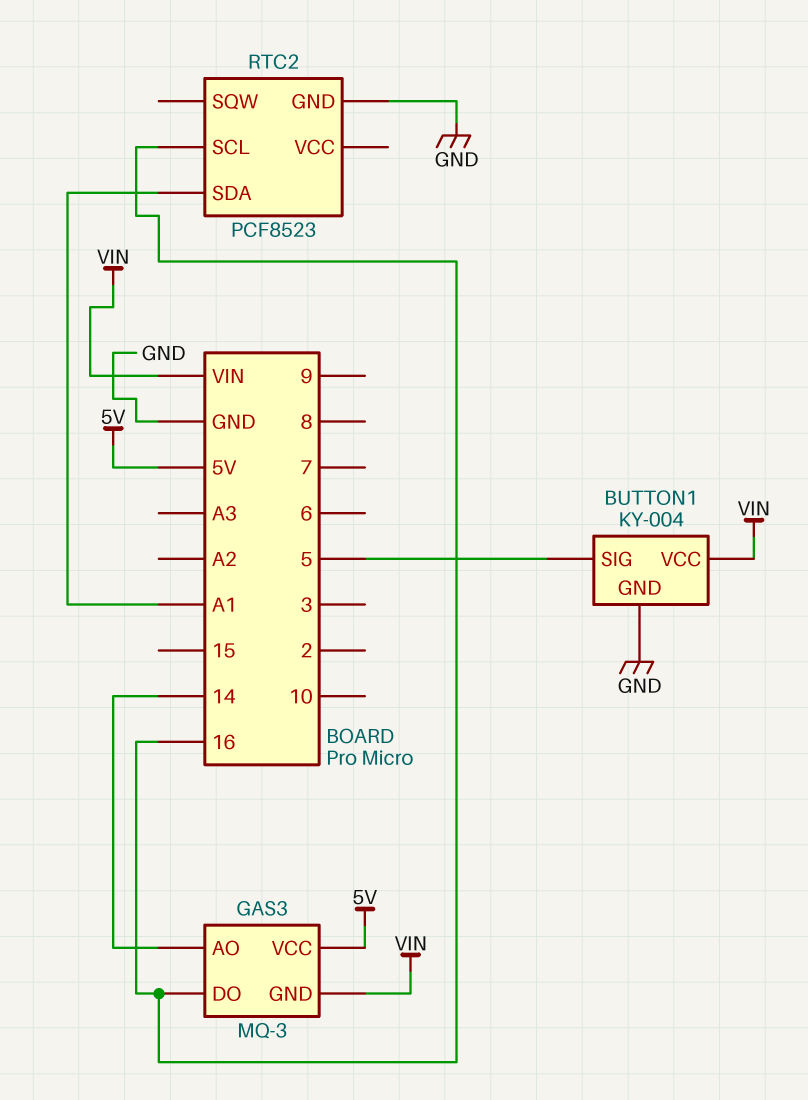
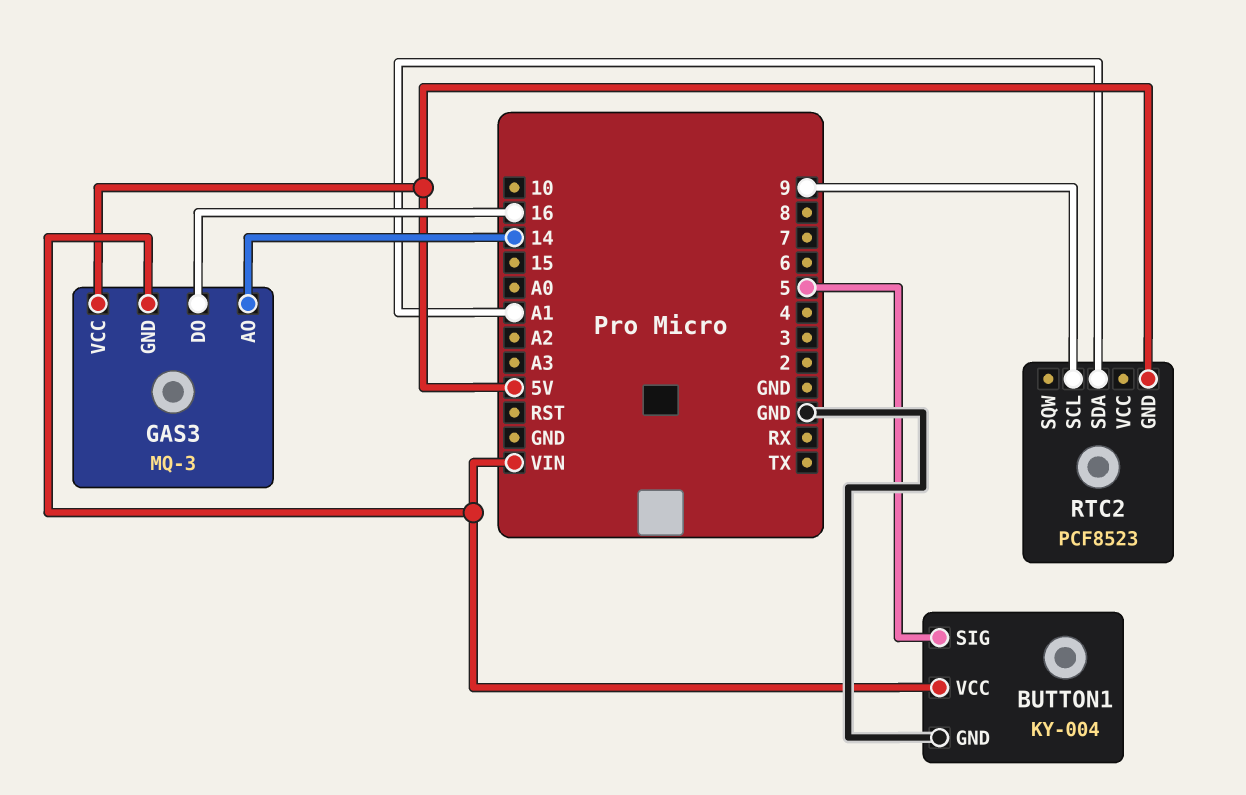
RTC2 pin GND: GND -> 5V
RTC2 pin SCL: 16 -> 9

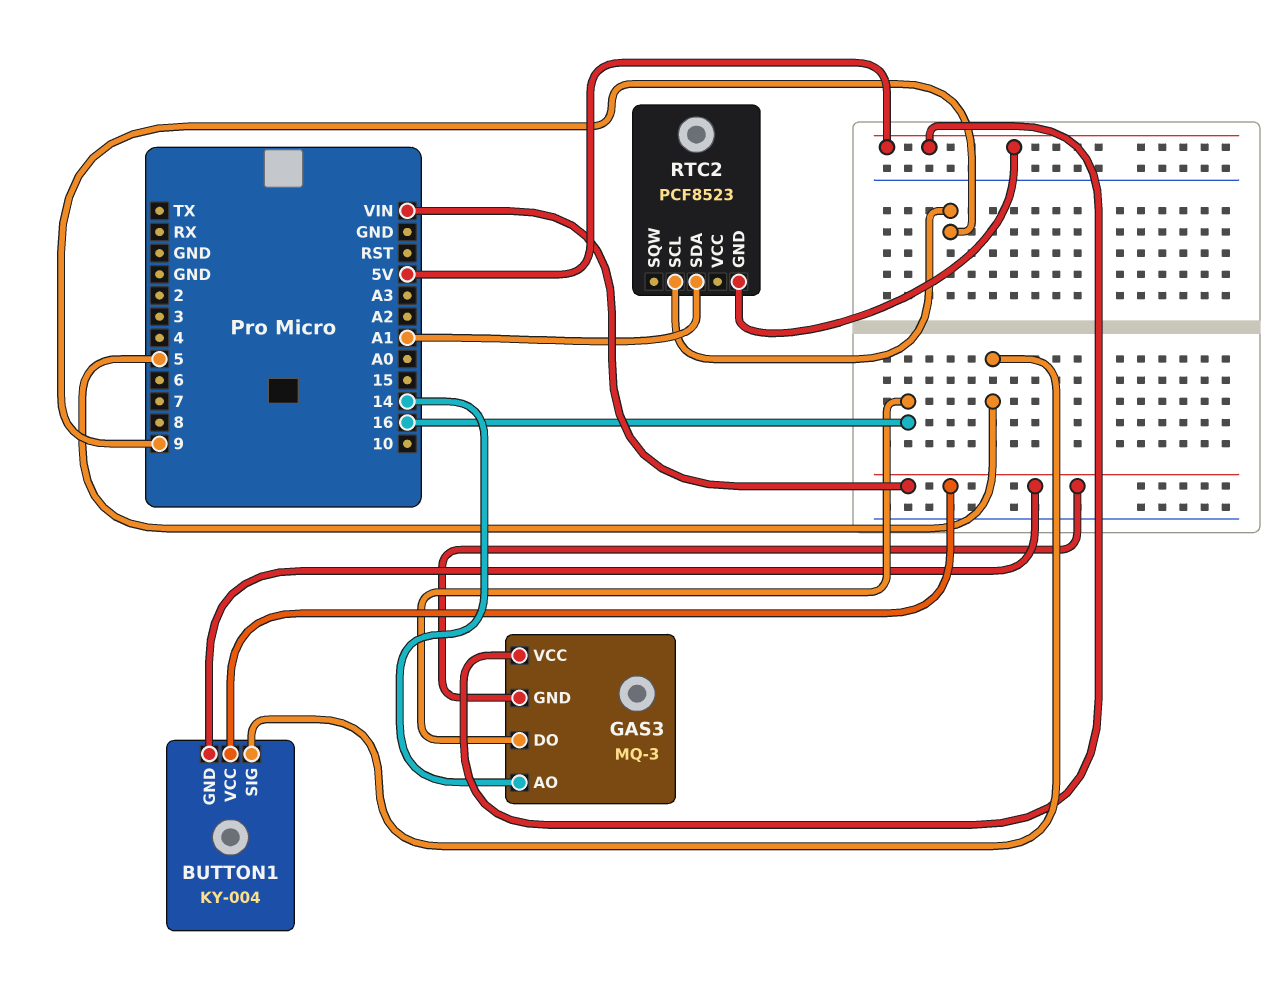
BUTTON1 pin GND: GND -> VIN

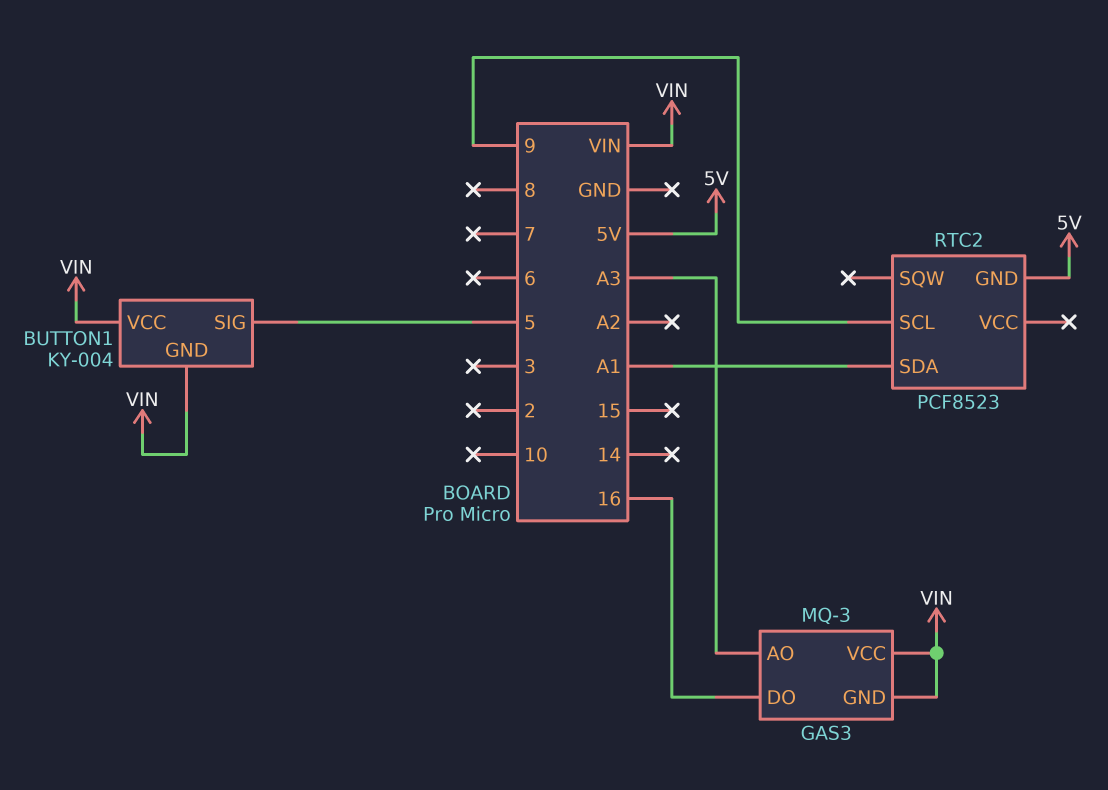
GAS3 pin AO: 14 -> A3
GAS3 pin VCC: 5V -> VIN

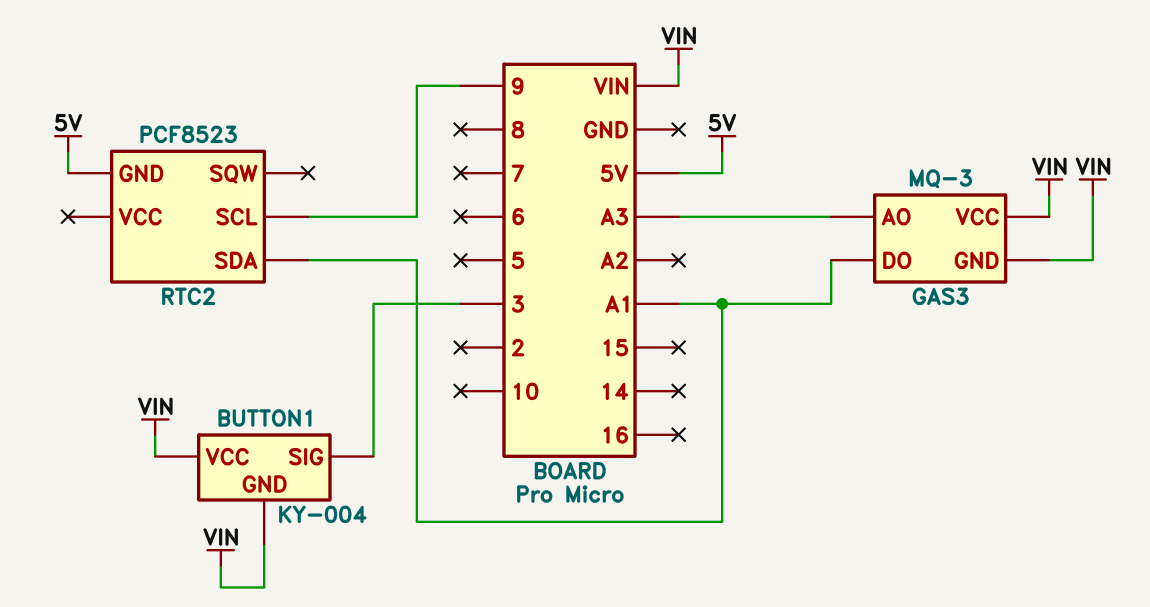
BUTTON1 pin SIG: 5 -> 3
GAS3 pin DO: 16 -> A1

- - - - - - -

Task statement >>
An exact reprint of every record is required, with the pictures omitted.

Expected output >>
RTC2 pin GND: GND -> 5V
RTC2 pin SCL: 16 -> 9

BUTTON1 pin GND: GND -> VIN

GAS3 pin AO: 14 -> A3
GAS3 pin VCC: 5V -> VIN

BUTTON1 pin SIG: 5 -> 3
GAS3 pin DO: 16 -> A1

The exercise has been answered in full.